▶ **The problem**:
In the items below, find every line that contains the string "tuplet" and copy each one. Matches must have the same capitalization.

▶ **Task input**:
_ _ _ _ _

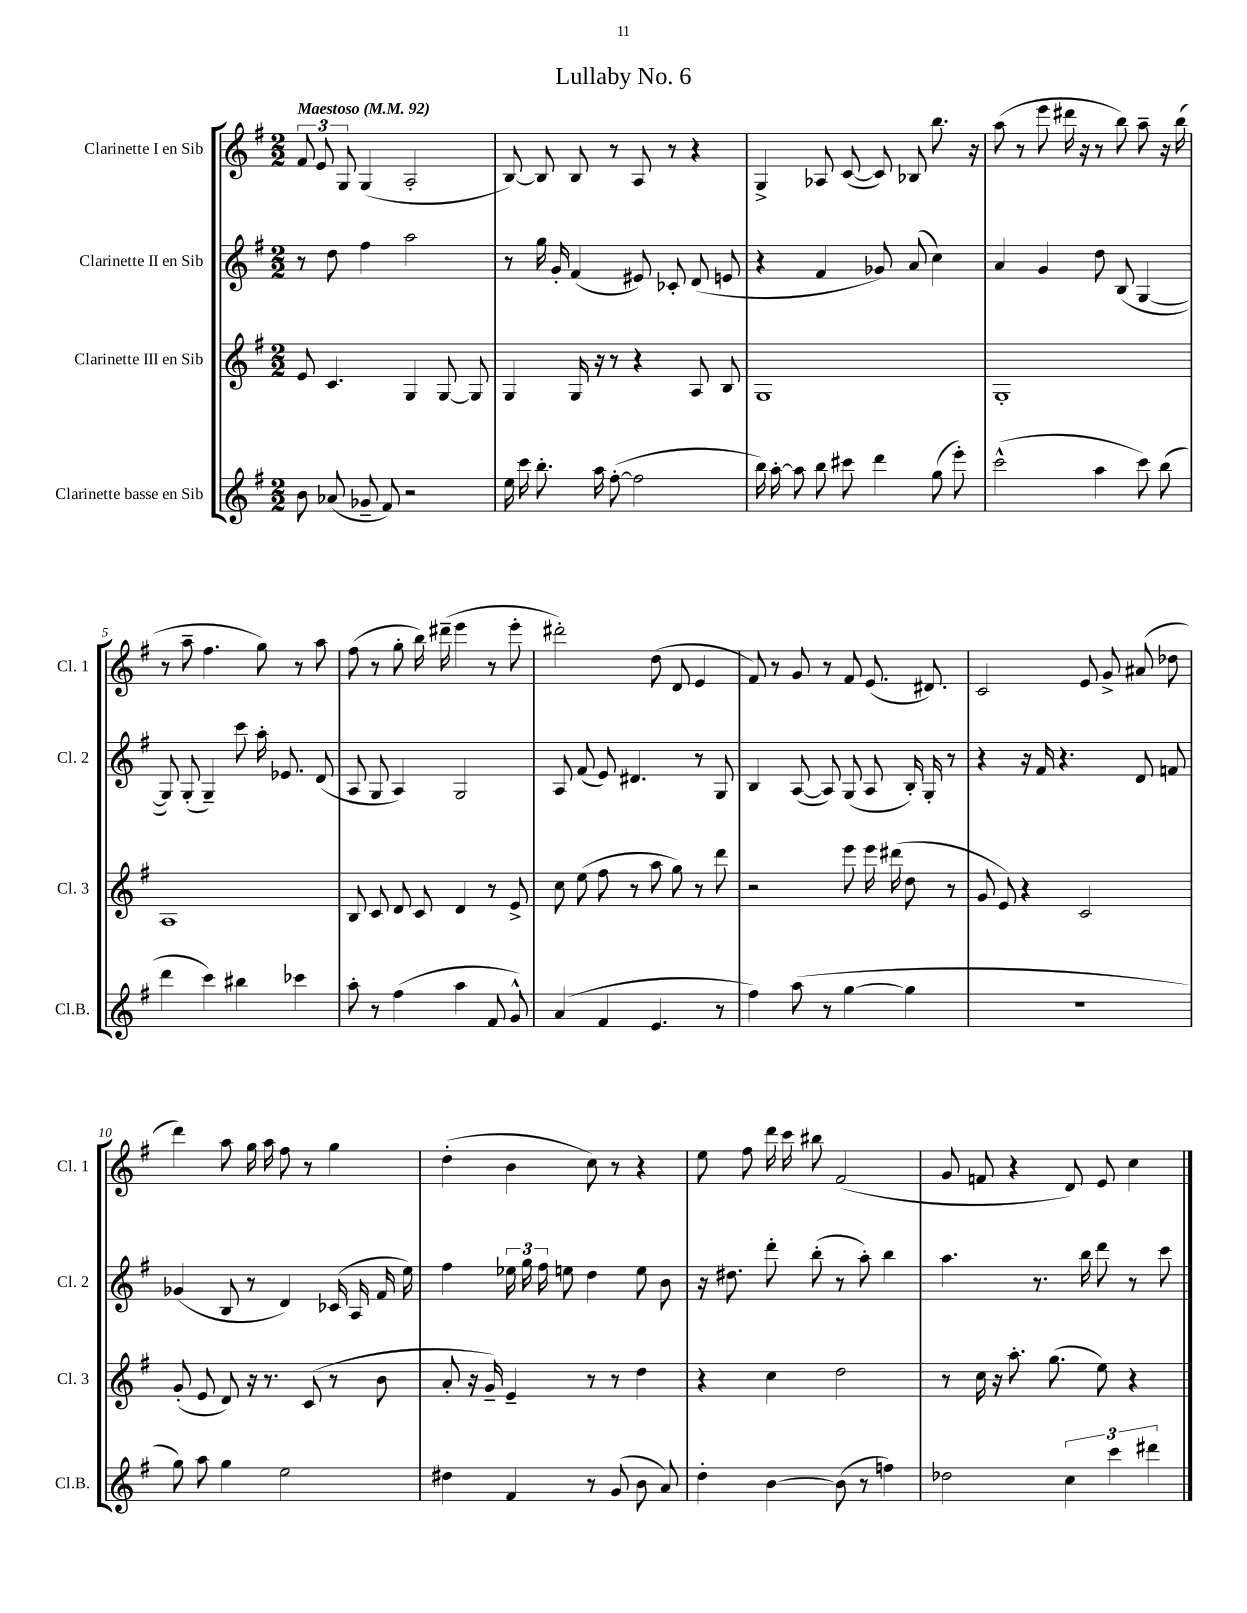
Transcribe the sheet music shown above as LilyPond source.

\header { title = "Lullaby No. 6" }
<<
\new StaffGroup <<
\new Staff = "s0" \with { instrumentName = "Clarinette I en Sib" shortInstrumentName = "Cl. 1" } {
    \clef treble \key g \major \numericTimeSignature \time 2/2 \tempo "Maestoso" 4 = 92
    \autoBeamOff \tuplet 3/2 { fis'8 e'8 g8 } g4( a2-. |
    b8~) b8 b8 r8 a8 r8 r4 |
    g4-> aes8 c'8~( c'8) bes8 b''8. r16 |
    a''8( r8 e'''8 dis'''16 r16 r8 b''8) a''8-- r16 b''16( |
    r8 a''8-- fis''4. g''8) r8 a''8 |
    fis''8( r8 g''8-. b''16) dis'''16--( e'''4 r8 e'''8-. |
    dis'''2-.) d''8( d'8 e'4 |
    fis'8) r8 g'8 r8 fis'8 e'8.( dis'8.) |
    c'2 e'8 g'8-> ais'8( des''8 |
    d'''4) a''8 g''16 a''16 fis''8 r8 g''4 |
    d''4-.( b'4 c''8) r8 r4 |
    e''8 fis''8 d'''16 c'''16 bis''8 fis'2( |
    g'8 f'8 r4 d'8) e'8 c''4 \bar "|." |
}
\new Staff = "s1" \with { instrumentName = "Clarinette II en Sib" shortInstrumentName = "Cl. 2" } {
    \clef treble \key g \major \numericTimeSignature \time 2/2
    \autoBeamOff r8 d''8 fis''4 a''2 |
    r8 g''16 g'16-. fis'4( eis'8) ces'8-. d'8( e'8 |
    r4 fis'4 ges'8) a'8( c''4) |
    a'4 g'4 d''8 b8( g4~ |
    g8) g8-.( g4--) c'''8 a''16-. ees'8. d'8( |
    a8 g8 a4) g2 |
    a8 fis'8( e'8) dis'4. r8 g8 |
    b4 a8~( a8) g8( a8 b16-.) g16-. r8 |
    r4 r16 fis'16 r4. d'8 f'8 |
    ges'4( b8 r8 d'4) ces'16( a16 fis'16 e''16) |
    fis''4 \tuplet 3/2 { ees''16 g''16 fis''16 } e''8 d''4 e''8 b'8 |
    r16 dis''8. d'''8-. b''8-.( r8 a''8-.) b''4 |
    a''4. r8. b''16 d'''8 r8 c'''8 \bar "|." |
}
\new Staff = "s2" \with { instrumentName = "Clarinette III en Sib" shortInstrumentName = "Cl. 3" } {
    \clef treble \key g \major \numericTimeSignature \time 2/2
    \autoBeamOff e'8 c'4. g4 g8~ g8 |
    g4 g16 r16 r8 r4 a8 b8 |
    g1 |
    g1-. |
    a1 |
    b8 c'8 d'8 c'8 d'4 r8 e'8-> |
    c''8 e''8( fis''8 r8 a''8 g''8) r8 d'''8 |
    r2 e'''8 e'''16 dis'''16( d''8 r8 |
    g'8 e'8) r4 c'2 |
    g'8-.( e'8 d'8) r16 r8. c'8( r8 b'8 |
    a'8-. r16 g'16--) e'4-- r8 r8 d''4 |
    r4 c''4 d''2 |
    r8 c''16 r16 a''8.-. g''8.( e''8) r4 \bar "|." |
}
\new Staff = "s3" \with { instrumentName = "Clarinette basse en Sib" shortInstrumentName = "Cl.B." } {
    \clef treble \key g \major \numericTimeSignature \time 2/2
    \autoBeamOff b'8 aes'8( ges'8-- fis'8) r2 |
    e''16 c'''16 b''8.-. a''16 fis''8~-.( fis''2 |
    b''16) a''16~-. a''8 b''8 cis'''8 d'''4 g''8( e'''8-.) |
    c'''2-^( a''4 c'''8) b''8( |
    d'''4 c'''4) bis''4 ces'''4 |
    a''8-. r8 fis''4( a''4 fis'8 g'8-^) |
    a'4( fis'4 e'4. r8 |
    fis''4) a''8( r8 g''4~ g''4 |
    R1 |
    g''8) a''8 g''4 e''2 |
    dis''4 fis'4 r8 g'8( b'8 a'8) |
    d''4-. b'4~ b'8( r8 f''4) |
    des''2 \tuplet 3/2 { c''4 c'''4 dis'''4 } \bar "|." |
}
>>
>>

_ _ _ _ _

▶ **Response**:
    \autoBeamOff \tuplet 3/2 { fis'8 e'8 g8 } g4( a2-. |
    fis''4 \tuplet 3/2 { ees''16 g''16 fis''16 } e''8 d''4 e''8 b'8 |
    des''2 \tuplet 3/2 { c''4 c'''4 dis'''4 } \bar "|." |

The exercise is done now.